Problem details:
Restate all the lines below word for word, but omit the pictures.

Input data:
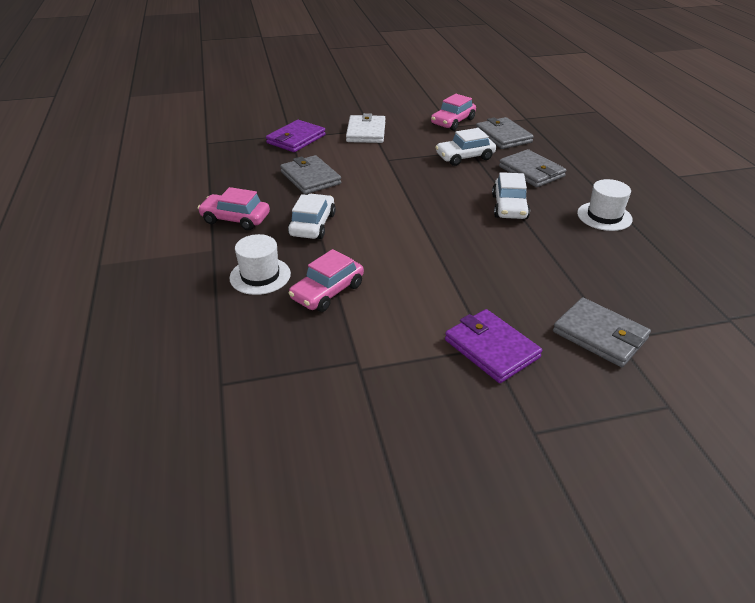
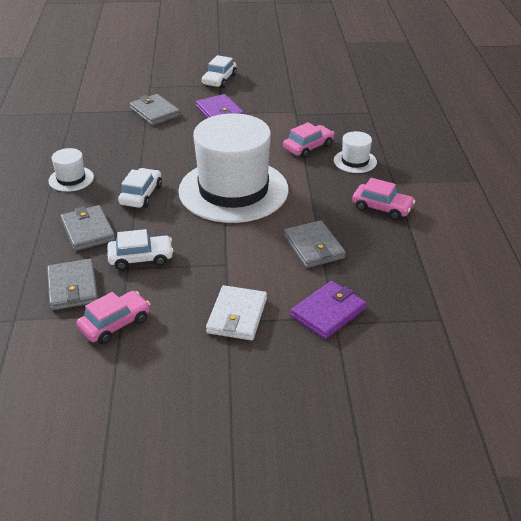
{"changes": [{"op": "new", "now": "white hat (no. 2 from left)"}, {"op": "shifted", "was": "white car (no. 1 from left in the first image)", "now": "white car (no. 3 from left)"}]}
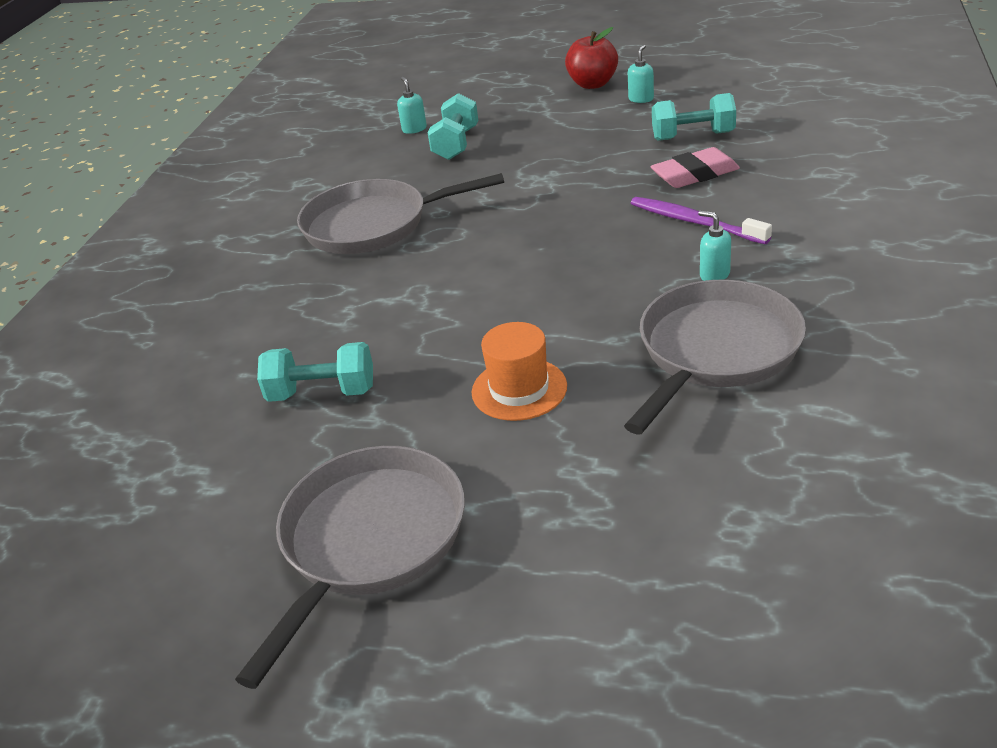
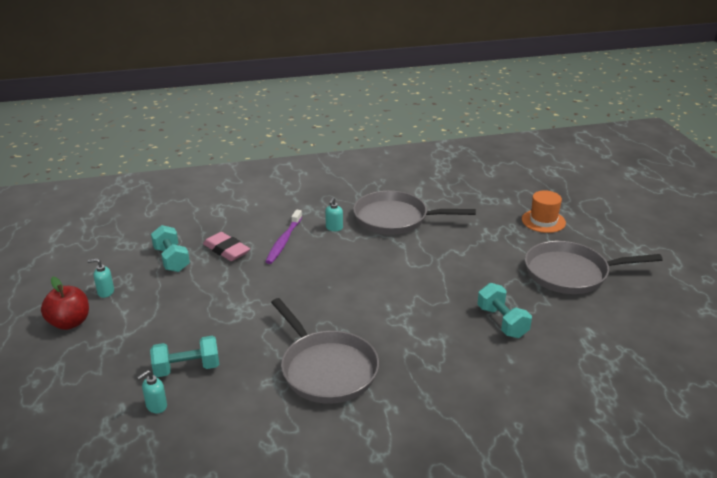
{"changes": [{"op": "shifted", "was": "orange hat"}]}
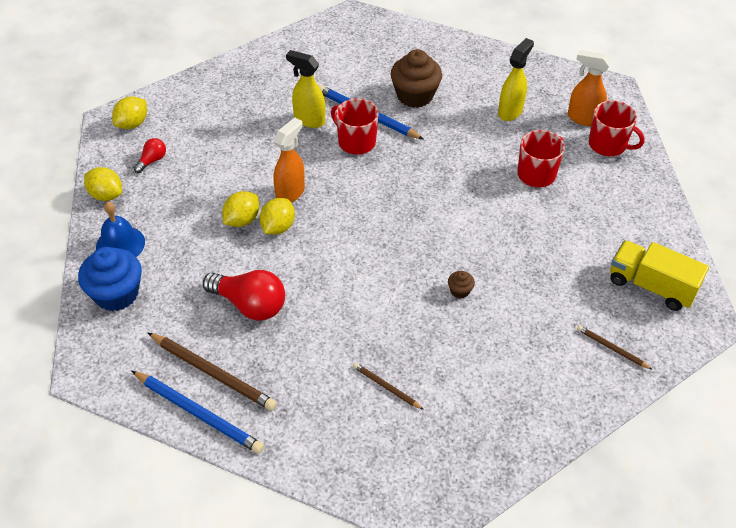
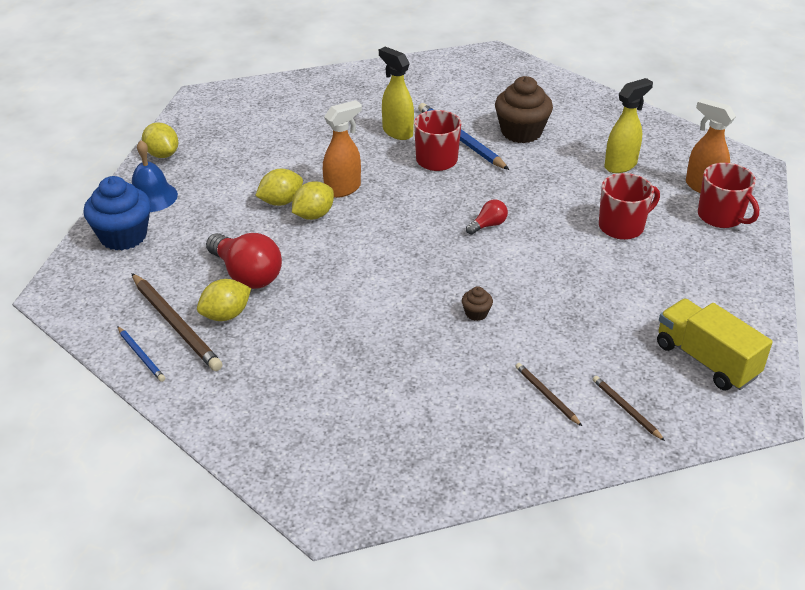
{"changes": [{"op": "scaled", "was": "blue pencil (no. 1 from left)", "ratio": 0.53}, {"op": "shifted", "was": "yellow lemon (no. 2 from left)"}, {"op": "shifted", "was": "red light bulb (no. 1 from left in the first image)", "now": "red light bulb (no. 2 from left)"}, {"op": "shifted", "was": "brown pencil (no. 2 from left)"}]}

Expected answer:
{"changes": [{"op": "new", "now": "white hat (no. 2 from left)"}, {"op": "shifted", "was": "white car (no. 1 from left in the first image)", "now": "white car (no. 3 from left)"}]}
{"changes": [{"op": "shifted", "was": "orange hat"}]}
{"changes": [{"op": "scaled", "was": "blue pencil (no. 1 from left)", "ratio": 0.53}, {"op": "shifted", "was": "yellow lemon (no. 2 from left)"}, {"op": "shifted", "was": "red light bulb (no. 1 from left in the first image)", "now": "red light bulb (no. 2 from left)"}, {"op": "shifted", "was": "brown pencil (no. 2 from left)"}]}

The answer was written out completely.